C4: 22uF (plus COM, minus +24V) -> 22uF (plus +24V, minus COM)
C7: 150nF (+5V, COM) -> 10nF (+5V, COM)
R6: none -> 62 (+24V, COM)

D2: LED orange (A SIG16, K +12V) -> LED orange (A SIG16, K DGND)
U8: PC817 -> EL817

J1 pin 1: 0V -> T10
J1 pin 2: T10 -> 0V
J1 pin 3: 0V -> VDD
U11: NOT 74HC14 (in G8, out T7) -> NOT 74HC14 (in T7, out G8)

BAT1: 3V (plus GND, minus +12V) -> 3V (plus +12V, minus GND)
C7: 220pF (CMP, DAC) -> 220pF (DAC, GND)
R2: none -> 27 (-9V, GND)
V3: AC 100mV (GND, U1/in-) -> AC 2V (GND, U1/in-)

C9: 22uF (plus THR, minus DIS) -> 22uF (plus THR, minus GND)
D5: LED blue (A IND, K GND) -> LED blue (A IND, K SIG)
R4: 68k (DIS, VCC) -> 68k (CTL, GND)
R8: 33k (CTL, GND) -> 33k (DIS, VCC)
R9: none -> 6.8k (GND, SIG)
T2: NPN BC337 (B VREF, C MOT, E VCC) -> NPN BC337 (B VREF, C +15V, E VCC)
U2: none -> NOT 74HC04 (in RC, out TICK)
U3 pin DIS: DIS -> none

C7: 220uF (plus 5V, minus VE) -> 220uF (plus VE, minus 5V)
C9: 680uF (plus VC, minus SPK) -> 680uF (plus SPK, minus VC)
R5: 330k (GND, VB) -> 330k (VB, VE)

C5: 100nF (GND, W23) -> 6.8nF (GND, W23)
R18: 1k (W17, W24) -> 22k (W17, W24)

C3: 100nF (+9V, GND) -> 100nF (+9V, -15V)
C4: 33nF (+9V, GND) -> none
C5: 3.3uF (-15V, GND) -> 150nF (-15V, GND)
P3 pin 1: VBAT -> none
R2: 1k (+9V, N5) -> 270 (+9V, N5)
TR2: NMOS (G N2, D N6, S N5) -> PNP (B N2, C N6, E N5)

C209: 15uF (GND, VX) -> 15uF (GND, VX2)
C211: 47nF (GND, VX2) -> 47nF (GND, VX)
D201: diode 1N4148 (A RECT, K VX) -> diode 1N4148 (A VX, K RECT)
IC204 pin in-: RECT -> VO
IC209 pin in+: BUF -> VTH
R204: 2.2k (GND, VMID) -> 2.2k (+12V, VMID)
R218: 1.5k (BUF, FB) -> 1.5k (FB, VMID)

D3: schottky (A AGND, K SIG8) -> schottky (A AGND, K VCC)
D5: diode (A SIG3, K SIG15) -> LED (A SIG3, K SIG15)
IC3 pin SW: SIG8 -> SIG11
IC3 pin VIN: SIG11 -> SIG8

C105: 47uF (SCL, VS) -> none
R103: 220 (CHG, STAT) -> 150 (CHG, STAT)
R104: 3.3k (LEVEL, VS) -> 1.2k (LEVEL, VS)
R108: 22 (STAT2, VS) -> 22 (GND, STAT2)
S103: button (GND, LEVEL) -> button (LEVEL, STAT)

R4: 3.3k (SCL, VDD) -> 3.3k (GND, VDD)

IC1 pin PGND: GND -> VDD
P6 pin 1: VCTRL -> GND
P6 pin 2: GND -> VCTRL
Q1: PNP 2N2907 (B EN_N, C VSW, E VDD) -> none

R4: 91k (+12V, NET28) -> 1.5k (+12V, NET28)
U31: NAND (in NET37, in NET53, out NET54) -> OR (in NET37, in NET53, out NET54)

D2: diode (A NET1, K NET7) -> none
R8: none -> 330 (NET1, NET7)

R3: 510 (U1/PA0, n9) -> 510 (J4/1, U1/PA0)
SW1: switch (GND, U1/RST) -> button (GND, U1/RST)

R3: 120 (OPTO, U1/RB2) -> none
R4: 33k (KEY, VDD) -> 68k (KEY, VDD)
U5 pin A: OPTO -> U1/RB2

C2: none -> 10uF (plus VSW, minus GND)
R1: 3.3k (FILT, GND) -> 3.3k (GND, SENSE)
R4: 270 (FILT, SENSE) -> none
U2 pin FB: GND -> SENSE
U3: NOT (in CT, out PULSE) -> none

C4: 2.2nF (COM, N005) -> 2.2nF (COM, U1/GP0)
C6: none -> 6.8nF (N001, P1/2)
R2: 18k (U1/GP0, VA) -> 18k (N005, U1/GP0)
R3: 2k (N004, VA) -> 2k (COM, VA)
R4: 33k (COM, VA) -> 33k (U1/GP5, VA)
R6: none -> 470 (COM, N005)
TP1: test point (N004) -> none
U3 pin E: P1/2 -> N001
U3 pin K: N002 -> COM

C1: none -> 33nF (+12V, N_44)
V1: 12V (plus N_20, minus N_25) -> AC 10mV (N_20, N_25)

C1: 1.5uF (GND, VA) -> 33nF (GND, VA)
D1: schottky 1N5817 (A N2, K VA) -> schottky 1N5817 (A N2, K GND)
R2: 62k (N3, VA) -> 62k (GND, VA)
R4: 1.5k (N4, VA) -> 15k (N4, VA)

Your objective.
Please return the lines above that run from the line containing "IC3 pin SW: SIG8 -> SIG11" to the line containing "SW1: switch (GND, U1/RST)", inclusive, exactly and with no other lines.

Solved exercise.
IC3 pin SW: SIG8 -> SIG11
IC3 pin VIN: SIG11 -> SIG8

C105: 47uF (SCL, VS) -> none
R103: 220 (CHG, STAT) -> 150 (CHG, STAT)
R104: 3.3k (LEVEL, VS) -> 1.2k (LEVEL, VS)
R108: 22 (STAT2, VS) -> 22 (GND, STAT2)
S103: button (GND, LEVEL) -> button (LEVEL, STAT)

R4: 3.3k (SCL, VDD) -> 3.3k (GND, VDD)

IC1 pin PGND: GND -> VDD
P6 pin 1: VCTRL -> GND
P6 pin 2: GND -> VCTRL
Q1: PNP 2N2907 (B EN_N, C VSW, E VDD) -> none

R4: 91k (+12V, NET28) -> 1.5k (+12V, NET28)
U31: NAND (in NET37, in NET53, out NET54) -> OR (in NET37, in NET53, out NET54)

D2: diode (A NET1, K NET7) -> none
R8: none -> 330 (NET1, NET7)

R3: 510 (U1/PA0, n9) -> 510 (J4/1, U1/PA0)
SW1: switch (GND, U1/RST) -> button (GND, U1/RST)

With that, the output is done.